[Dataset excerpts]
= Beginning of Section =
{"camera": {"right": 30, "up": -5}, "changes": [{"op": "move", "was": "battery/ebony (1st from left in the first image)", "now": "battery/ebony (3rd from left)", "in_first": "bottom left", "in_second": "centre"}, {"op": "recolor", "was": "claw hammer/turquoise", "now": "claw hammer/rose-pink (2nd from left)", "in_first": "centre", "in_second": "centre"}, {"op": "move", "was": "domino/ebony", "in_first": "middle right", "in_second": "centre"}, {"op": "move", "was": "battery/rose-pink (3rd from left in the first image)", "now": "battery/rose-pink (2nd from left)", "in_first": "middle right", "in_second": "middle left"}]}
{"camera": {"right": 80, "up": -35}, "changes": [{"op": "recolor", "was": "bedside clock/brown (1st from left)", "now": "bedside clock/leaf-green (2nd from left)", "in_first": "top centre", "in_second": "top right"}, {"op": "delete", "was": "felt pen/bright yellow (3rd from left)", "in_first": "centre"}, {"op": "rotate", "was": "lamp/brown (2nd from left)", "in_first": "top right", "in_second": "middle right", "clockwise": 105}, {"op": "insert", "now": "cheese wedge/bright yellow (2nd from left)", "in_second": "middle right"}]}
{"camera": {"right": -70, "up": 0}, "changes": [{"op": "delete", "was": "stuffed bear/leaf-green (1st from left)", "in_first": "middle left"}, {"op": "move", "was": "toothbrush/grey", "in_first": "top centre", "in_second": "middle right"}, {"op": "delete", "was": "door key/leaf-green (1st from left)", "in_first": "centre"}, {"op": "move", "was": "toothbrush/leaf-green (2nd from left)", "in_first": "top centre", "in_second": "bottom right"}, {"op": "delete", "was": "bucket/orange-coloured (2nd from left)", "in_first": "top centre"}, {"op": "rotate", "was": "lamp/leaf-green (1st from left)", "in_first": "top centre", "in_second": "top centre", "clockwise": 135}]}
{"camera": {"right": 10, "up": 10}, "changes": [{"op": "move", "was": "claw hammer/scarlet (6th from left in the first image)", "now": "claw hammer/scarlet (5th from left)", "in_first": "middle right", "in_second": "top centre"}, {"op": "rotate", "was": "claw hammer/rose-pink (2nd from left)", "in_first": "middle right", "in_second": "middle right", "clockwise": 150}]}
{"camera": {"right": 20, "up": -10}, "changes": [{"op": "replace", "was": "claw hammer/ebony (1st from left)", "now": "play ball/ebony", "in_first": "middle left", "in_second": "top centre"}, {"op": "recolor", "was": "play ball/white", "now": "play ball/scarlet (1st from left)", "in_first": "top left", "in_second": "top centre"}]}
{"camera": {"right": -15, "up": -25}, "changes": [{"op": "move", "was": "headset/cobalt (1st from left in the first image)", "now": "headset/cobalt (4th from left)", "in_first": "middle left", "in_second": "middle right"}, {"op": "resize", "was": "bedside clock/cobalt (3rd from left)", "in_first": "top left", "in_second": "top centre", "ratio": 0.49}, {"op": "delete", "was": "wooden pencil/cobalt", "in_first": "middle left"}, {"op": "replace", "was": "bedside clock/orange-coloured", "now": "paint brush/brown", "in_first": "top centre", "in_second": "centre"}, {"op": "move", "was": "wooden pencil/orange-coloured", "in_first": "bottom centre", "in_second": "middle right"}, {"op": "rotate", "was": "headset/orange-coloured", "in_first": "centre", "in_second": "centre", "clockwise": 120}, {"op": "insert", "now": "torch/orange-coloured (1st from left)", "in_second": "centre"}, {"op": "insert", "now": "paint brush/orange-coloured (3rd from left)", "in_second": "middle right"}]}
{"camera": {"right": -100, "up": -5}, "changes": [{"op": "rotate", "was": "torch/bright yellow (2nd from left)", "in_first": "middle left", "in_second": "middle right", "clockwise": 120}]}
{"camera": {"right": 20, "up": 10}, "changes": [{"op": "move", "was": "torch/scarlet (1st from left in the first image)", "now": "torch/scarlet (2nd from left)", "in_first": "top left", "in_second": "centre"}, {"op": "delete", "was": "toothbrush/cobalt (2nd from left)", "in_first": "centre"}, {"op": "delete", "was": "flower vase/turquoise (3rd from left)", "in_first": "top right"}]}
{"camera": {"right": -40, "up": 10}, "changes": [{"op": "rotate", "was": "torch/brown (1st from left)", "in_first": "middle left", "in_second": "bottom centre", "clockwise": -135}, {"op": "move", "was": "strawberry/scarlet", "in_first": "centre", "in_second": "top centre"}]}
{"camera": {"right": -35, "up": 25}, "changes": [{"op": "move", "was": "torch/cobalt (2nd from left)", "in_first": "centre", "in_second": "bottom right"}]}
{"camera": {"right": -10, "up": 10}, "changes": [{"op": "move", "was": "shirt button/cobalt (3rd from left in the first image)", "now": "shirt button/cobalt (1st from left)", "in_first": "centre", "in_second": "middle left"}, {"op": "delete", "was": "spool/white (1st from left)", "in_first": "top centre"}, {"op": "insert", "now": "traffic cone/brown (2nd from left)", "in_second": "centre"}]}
= End of Section =
> WHAT THE TASK ASKS:
So that nothing is lost, please repeat all of the entries exactly.

> ANSWER BOX:
{"camera": {"right": 30, "up": -5}, "changes": [{"op": "move", "was": "battery/ebony (1st from left in the first image)", "now": "battery/ebony (3rd from left)", "in_first": "bottom left", "in_second": "centre"}, {"op": "recolor", "was": "claw hammer/turquoise", "now": "claw hammer/rose-pink (2nd from left)", "in_first": "centre", "in_second": "centre"}, {"op": "move", "was": "domino/ebony", "in_first": "middle right", "in_second": "centre"}, {"op": "move", "was": "battery/rose-pink (3rd from left in the first image)", "now": "battery/rose-pink (2nd from left)", "in_first": "middle right", "in_second": "middle left"}]}
{"camera": {"right": 80, "up": -35}, "changes": [{"op": "recolor", "was": "bedside clock/brown (1st from left)", "now": "bedside clock/leaf-green (2nd from left)", "in_first": "top centre", "in_second": "top right"}, {"op": "delete", "was": "felt pen/bright yellow (3rd from left)", "in_first": "centre"}, {"op": "rotate", "was": "lamp/brown (2nd from left)", "in_first": "top right", "in_second": "middle right", "clockwise": 105}, {"op": "insert", "now": "cheese wedge/bright yellow (2nd from left)", "in_second": "middle right"}]}
{"camera": {"right": -70, "up": 0}, "changes": [{"op": "delete", "was": "stuffed bear/leaf-green (1st from left)", "in_first": "middle left"}, {"op": "move", "was": "toothbrush/grey", "in_first": "top centre", "in_second": "middle right"}, {"op": "delete", "was": "door key/leaf-green (1st from left)", "in_first": "centre"}, {"op": "move", "was": "toothbrush/leaf-green (2nd from left)", "in_first": "top centre", "in_second": "bottom right"}, {"op": "delete", "was": "bucket/orange-coloured (2nd from left)", "in_first": "top centre"}, {"op": "rotate", "was": "lamp/leaf-green (1st from left)", "in_first": "top centre", "in_second": "top centre", "clockwise": 135}]}
{"camera": {"right": 10, "up": 10}, "changes": [{"op": "move", "was": "claw hammer/scarlet (6th from left in the first image)", "now": "claw hammer/scarlet (5th from left)", "in_first": "middle right", "in_second": "top centre"}, {"op": "rotate", "was": "claw hammer/rose-pink (2nd from left)", "in_first": "middle right", "in_second": "middle right", "clockwise": 150}]}
{"camera": {"right": 20, "up": -10}, "changes": [{"op": "replace", "was": "claw hammer/ebony (1st from left)", "now": "play ball/ebony", "in_first": "middle left", "in_second": "top centre"}, {"op": "recolor", "was": "play ball/white", "now": "play ball/scarlet (1st from left)", "in_first": "top left", "in_second": "top centre"}]}
{"camera": {"right": -15, "up": -25}, "changes": [{"op": "move", "was": "headset/cobalt (1st from left in the first image)", "now": "headset/cobalt (4th from left)", "in_first": "middle left", "in_second": "middle right"}, {"op": "resize", "was": "bedside clock/cobalt (3rd from left)", "in_first": "top left", "in_second": "top centre", "ratio": 0.49}, {"op": "delete", "was": "wooden pencil/cobalt", "in_first": "middle left"}, {"op": "replace", "was": "bedside clock/orange-coloured", "now": "paint brush/brown", "in_first": "top centre", "in_second": "centre"}, {"op": "move", "was": "wooden pencil/orange-coloured", "in_first": "bottom centre", "in_second": "middle right"}, {"op": "rotate", "was": "headset/orange-coloured", "in_first": "centre", "in_second": "centre", "clockwise": 120}, {"op": "insert", "now": "torch/orange-coloured (1st from left)", "in_second": "centre"}, {"op": "insert", "now": "paint brush/orange-coloured (3rd from left)", "in_second": "middle right"}]}
{"camera": {"right": -100, "up": -5}, "changes": [{"op": "rotate", "was": "torch/bright yellow (2nd from left)", "in_first": "middle left", "in_second": "middle right", "clockwise": 120}]}
{"camera": {"right": 20, "up": 10}, "changes": [{"op": "move", "was": "torch/scarlet (1st from left in the first image)", "now": "torch/scarlet (2nd from left)", "in_first": "top left", "in_second": "centre"}, {"op": "delete", "was": "toothbrush/cobalt (2nd from left)", "in_first": "centre"}, {"op": "delete", "was": "flower vase/turquoise (3rd from left)", "in_first": "top right"}]}
{"camera": {"right": -40, "up": 10}, "changes": [{"op": "rotate", "was": "torch/brown (1st from left)", "in_first": "middle left", "in_second": "bottom centre", "clockwise": -135}, {"op": "move", "was": "strawberry/scarlet", "in_first": "centre", "in_second": "top centre"}]}
{"camera": {"right": -35, "up": 25}, "changes": [{"op": "move", "was": "torch/cobalt (2nd from left)", "in_first": "centre", "in_second": "bottom right"}]}
{"camera": {"right": -10, "up": 10}, "changes": [{"op": "move", "was": "shirt button/cobalt (3rd from left in the first image)", "now": "shirt button/cobalt (1st from left)", "in_first": "centre", "in_second": "middle left"}, {"op": "delete", "was": "spool/white (1st from left)", "in_first": "top centre"}, {"op": "insert", "now": "traffic cone/brown (2nd from left)", "in_second": "centre"}]}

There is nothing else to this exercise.